▸ Task item
Lines to restate from the data below: from the one containing "R9: 1.5k (J1/1, N3) -> 4.7k (J1/1, N3)" to the one containing "J4 pin 2: n10 -> n13", both included. Give them again exactly, and only them.

▸ Dataset records
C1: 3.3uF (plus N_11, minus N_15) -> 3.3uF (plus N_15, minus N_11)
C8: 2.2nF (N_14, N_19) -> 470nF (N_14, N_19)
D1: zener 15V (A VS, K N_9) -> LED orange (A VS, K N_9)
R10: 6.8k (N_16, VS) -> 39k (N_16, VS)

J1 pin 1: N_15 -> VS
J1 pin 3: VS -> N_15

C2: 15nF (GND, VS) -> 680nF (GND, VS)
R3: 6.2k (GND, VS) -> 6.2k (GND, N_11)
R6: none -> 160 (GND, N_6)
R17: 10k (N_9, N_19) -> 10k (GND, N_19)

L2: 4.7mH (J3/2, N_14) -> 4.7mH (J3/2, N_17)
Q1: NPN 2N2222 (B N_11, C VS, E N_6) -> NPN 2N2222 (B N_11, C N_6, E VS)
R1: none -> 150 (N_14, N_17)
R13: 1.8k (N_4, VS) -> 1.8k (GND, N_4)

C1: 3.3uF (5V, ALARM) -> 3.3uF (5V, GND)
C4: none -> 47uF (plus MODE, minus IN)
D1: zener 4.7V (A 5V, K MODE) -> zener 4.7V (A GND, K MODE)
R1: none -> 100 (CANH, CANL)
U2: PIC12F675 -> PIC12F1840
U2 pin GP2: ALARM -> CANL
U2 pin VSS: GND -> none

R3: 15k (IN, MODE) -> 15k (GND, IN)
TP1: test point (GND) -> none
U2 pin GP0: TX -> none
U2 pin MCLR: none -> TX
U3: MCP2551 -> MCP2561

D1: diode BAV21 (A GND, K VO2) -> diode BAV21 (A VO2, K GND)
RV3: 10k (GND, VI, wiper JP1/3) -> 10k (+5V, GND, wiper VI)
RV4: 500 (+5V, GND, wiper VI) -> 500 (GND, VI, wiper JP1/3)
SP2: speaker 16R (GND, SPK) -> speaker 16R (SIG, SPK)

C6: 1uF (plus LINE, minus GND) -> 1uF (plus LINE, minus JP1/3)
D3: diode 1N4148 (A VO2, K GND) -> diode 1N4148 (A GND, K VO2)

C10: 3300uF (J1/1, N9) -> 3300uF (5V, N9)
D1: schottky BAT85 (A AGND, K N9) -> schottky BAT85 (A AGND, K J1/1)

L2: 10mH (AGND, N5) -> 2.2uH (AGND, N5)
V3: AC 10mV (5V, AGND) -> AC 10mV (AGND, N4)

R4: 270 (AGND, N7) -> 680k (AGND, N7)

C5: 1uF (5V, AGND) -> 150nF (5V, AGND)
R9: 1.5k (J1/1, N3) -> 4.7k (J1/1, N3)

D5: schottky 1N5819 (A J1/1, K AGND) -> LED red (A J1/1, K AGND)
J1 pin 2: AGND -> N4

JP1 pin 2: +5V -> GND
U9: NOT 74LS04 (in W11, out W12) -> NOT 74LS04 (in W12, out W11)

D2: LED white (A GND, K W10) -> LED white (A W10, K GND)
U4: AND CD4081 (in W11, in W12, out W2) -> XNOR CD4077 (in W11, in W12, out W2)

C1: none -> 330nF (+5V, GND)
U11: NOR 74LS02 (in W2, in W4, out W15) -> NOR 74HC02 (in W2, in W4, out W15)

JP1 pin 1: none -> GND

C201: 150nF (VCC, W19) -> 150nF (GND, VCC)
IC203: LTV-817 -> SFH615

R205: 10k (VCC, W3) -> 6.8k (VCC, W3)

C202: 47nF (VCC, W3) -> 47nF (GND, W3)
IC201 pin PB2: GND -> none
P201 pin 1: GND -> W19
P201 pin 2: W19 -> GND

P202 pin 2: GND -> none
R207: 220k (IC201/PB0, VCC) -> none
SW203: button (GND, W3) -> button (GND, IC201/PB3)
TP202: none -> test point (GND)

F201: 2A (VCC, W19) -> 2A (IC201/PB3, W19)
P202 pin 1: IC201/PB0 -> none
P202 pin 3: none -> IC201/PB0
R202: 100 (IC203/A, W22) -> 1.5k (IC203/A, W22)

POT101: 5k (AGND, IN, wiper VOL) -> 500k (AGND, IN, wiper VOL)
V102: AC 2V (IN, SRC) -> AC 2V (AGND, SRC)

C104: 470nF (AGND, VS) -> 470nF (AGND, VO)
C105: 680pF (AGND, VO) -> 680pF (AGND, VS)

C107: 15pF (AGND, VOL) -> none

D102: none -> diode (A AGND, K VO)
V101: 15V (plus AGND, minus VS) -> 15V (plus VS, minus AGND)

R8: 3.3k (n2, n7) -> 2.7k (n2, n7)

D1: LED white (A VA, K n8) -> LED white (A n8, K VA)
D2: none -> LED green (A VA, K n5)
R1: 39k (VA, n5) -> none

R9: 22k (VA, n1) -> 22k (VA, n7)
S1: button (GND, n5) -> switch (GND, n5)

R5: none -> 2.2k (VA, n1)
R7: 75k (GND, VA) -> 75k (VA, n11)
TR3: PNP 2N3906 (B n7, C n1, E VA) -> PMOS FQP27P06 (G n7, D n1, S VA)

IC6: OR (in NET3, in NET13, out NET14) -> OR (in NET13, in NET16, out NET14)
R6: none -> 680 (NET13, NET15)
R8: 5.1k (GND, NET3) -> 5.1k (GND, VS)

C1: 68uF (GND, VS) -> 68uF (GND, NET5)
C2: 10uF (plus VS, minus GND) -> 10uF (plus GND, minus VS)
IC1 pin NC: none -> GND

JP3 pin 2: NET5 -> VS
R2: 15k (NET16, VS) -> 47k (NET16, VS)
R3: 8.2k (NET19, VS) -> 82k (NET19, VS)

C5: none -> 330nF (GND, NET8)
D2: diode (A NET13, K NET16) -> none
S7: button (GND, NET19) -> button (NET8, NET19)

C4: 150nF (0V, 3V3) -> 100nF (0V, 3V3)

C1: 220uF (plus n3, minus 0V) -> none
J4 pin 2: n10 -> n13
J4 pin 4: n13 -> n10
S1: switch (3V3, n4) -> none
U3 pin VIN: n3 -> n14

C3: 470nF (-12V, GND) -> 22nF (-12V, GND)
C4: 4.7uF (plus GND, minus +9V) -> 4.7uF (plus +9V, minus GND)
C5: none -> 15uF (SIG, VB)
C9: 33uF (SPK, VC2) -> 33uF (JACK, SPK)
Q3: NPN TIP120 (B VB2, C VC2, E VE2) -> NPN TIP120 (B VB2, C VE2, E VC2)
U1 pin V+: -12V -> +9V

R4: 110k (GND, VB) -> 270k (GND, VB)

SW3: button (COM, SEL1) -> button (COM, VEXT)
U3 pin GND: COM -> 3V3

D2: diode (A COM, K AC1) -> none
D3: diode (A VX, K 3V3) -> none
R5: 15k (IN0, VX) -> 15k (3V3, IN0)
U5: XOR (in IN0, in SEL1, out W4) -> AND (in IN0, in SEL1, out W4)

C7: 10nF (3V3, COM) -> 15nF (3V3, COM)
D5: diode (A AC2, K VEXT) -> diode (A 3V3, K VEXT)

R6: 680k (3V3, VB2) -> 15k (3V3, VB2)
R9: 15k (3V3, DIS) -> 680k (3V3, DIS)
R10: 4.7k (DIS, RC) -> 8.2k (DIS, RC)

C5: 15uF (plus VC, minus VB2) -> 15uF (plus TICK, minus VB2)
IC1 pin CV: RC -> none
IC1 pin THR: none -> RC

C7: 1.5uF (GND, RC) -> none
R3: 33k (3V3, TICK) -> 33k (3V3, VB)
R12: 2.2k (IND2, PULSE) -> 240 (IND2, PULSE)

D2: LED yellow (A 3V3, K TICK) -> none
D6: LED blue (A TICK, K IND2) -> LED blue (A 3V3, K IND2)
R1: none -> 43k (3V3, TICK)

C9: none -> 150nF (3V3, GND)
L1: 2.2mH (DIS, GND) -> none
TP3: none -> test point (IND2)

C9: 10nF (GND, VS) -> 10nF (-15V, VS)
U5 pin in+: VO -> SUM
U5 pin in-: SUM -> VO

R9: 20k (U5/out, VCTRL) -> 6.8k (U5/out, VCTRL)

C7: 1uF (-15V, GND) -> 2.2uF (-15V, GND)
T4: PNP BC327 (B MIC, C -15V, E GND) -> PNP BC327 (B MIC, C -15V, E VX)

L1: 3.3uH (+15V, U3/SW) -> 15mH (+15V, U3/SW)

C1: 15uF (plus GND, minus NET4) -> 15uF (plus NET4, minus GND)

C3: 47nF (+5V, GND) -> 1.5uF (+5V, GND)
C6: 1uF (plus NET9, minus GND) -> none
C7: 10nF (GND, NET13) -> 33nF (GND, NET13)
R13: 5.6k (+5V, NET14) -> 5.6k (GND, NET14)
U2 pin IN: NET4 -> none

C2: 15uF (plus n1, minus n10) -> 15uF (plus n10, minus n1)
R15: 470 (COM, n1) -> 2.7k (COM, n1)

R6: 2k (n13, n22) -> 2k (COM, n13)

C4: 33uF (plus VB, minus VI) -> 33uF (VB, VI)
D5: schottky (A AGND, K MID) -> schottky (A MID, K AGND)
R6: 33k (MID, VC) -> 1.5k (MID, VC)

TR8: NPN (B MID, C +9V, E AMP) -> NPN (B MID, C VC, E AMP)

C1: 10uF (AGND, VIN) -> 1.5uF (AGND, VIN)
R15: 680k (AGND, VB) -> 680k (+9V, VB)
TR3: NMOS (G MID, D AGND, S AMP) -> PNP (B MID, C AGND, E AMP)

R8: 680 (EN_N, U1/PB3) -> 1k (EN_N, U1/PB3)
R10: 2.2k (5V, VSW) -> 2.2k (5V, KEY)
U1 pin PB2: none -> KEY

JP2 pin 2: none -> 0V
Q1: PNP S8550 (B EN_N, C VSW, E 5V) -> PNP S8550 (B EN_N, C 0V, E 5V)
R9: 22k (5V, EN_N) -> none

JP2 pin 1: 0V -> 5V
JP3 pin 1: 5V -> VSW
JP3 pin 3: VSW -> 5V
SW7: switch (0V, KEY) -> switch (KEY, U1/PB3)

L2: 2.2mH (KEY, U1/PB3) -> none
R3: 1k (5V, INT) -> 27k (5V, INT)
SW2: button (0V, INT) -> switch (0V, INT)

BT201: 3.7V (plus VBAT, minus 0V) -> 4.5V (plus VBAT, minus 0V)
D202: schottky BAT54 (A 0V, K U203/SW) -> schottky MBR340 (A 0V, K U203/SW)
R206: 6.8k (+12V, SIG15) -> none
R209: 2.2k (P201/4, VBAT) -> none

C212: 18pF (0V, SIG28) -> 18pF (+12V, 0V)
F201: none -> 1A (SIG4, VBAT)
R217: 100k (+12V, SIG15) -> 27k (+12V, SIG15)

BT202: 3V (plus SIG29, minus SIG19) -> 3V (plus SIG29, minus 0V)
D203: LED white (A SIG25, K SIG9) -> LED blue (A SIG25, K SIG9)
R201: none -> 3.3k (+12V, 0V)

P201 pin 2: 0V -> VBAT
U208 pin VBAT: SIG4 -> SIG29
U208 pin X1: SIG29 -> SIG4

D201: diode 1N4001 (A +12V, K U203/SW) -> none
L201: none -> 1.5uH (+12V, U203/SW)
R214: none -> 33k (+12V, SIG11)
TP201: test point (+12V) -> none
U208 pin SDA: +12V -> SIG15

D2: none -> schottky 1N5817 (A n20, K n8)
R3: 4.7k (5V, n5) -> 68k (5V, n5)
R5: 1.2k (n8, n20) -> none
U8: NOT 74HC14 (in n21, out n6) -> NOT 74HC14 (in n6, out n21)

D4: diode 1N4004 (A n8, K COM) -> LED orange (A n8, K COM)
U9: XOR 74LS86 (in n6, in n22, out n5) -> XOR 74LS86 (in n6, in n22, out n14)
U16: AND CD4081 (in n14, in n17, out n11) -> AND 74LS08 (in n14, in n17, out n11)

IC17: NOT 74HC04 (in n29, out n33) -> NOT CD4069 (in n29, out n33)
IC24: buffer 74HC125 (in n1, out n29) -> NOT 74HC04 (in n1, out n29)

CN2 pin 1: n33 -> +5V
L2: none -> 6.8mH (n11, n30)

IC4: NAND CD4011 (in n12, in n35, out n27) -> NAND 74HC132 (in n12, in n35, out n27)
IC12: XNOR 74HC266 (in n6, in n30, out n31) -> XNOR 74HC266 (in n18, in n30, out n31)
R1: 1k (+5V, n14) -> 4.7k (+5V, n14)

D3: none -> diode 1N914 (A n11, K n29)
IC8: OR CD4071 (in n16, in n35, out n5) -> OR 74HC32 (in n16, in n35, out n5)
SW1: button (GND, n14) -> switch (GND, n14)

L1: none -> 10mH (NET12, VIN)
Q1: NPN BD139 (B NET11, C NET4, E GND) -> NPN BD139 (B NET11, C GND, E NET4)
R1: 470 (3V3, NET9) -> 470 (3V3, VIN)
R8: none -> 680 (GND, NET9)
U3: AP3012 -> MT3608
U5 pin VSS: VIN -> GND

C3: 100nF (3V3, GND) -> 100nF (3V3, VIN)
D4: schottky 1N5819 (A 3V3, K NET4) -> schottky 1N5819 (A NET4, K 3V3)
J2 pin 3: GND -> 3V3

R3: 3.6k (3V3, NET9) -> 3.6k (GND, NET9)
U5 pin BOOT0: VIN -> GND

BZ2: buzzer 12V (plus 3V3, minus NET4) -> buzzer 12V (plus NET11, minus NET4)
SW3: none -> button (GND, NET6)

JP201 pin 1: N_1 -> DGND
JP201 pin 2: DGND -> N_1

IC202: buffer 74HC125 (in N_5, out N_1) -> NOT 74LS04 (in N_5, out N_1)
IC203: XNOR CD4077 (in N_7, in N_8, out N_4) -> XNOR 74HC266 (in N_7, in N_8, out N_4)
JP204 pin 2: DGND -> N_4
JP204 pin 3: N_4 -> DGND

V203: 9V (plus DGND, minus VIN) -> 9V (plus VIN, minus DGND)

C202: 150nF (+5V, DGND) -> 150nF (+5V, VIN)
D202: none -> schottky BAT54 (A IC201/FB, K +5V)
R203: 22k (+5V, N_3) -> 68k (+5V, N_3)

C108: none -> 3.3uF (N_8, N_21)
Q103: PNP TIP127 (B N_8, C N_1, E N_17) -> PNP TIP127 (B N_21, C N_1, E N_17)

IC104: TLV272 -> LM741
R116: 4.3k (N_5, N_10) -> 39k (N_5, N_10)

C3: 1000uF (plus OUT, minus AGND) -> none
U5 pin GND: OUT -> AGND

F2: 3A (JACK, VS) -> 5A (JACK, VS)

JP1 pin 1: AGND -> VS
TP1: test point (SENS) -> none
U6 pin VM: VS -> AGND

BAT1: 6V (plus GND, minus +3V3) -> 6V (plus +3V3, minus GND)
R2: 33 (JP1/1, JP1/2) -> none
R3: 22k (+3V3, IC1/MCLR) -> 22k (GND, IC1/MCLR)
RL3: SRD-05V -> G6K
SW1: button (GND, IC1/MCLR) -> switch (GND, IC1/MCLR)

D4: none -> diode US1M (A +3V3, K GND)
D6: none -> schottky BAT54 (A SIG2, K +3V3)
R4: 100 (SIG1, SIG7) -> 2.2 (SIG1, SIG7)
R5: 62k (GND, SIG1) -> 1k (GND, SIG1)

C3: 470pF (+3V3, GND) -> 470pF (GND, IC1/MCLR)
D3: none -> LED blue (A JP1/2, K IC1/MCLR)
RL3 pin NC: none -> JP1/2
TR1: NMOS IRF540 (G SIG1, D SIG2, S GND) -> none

▸ Solution for this exercise
R9: 1.5k (J1/1, N3) -> 4.7k (J1/1, N3)

D5: schottky 1N5819 (A J1/1, K AGND) -> LED red (A J1/1, K AGND)
J1 pin 2: AGND -> N4

JP1 pin 2: +5V -> GND
U9: NOT 74LS04 (in W11, out W12) -> NOT 74LS04 (in W12, out W11)

D2: LED white (A GND, K W10) -> LED white (A W10, K GND)
U4: AND CD4081 (in W11, in W12, out W2) -> XNOR CD4077 (in W11, in W12, out W2)

C1: none -> 330nF (+5V, GND)
U11: NOR 74LS02 (in W2, in W4, out W15) -> NOR 74HC02 (in W2, in W4, out W15)

JP1 pin 1: none -> GND

C201: 150nF (VCC, W19) -> 150nF (GND, VCC)
IC203: LTV-817 -> SFH615

R205: 10k (VCC, W3) -> 6.8k (VCC, W3)

C202: 47nF (VCC, W3) -> 47nF (GND, W3)
IC201 pin PB2: GND -> none
P201 pin 1: GND -> W19
P201 pin 2: W19 -> GND

P202 pin 2: GND -> none
R207: 220k (IC201/PB0, VCC) -> none
SW203: button (GND, W3) -> button (GND, IC201/PB3)
TP202: none -> test point (GND)

F201: 2A (VCC, W19) -> 2A (IC201/PB3, W19)
P202 pin 1: IC201/PB0 -> none
P202 pin 3: none -> IC201/PB0
R202: 100 (IC203/A, W22) -> 1.5k (IC203/A, W22)

POT101: 5k (AGND, IN, wiper VOL) -> 500k (AGND, IN, wiper VOL)
V102: AC 2V (IN, SRC) -> AC 2V (AGND, SRC)

C104: 470nF (AGND, VS) -> 470nF (AGND, VO)
C105: 680pF (AGND, VO) -> 680pF (AGND, VS)

C107: 15pF (AGND, VOL) -> none

D102: none -> diode (A AGND, K VO)
V101: 15V (plus AGND, minus VS) -> 15V (plus VS, minus AGND)

R8: 3.3k (n2, n7) -> 2.7k (n2, n7)

D1: LED white (A VA, K n8) -> LED white (A n8, K VA)
D2: none -> LED green (A VA, K n5)
R1: 39k (VA, n5) -> none

R9: 22k (VA, n1) -> 22k (VA, n7)
S1: button (GND, n5) -> switch (GND, n5)

R5: none -> 2.2k (VA, n1)
R7: 75k (GND, VA) -> 75k (VA, n11)
TR3: PNP 2N3906 (B n7, C n1, E VA) -> PMOS FQP27P06 (G n7, D n1, S VA)

IC6: OR (in NET3, in NET13, out NET14) -> OR (in NET13, in NET16, out NET14)
R6: none -> 680 (NET13, NET15)
R8: 5.1k (GND, NET3) -> 5.1k (GND, VS)

C1: 68uF (GND, VS) -> 68uF (GND, NET5)
C2: 10uF (plus VS, minus GND) -> 10uF (plus GND, minus VS)
IC1 pin NC: none -> GND

JP3 pin 2: NET5 -> VS
R2: 15k (NET16, VS) -> 47k (NET16, VS)
R3: 8.2k (NET19, VS) -> 82k (NET19, VS)

C5: none -> 330nF (GND, NET8)
D2: diode (A NET13, K NET16) -> none
S7: button (GND, NET19) -> button (NET8, NET19)

C4: 150nF (0V, 3V3) -> 100nF (0V, 3V3)

C1: 220uF (plus n3, minus 0V) -> none
J4 pin 2: n10 -> n13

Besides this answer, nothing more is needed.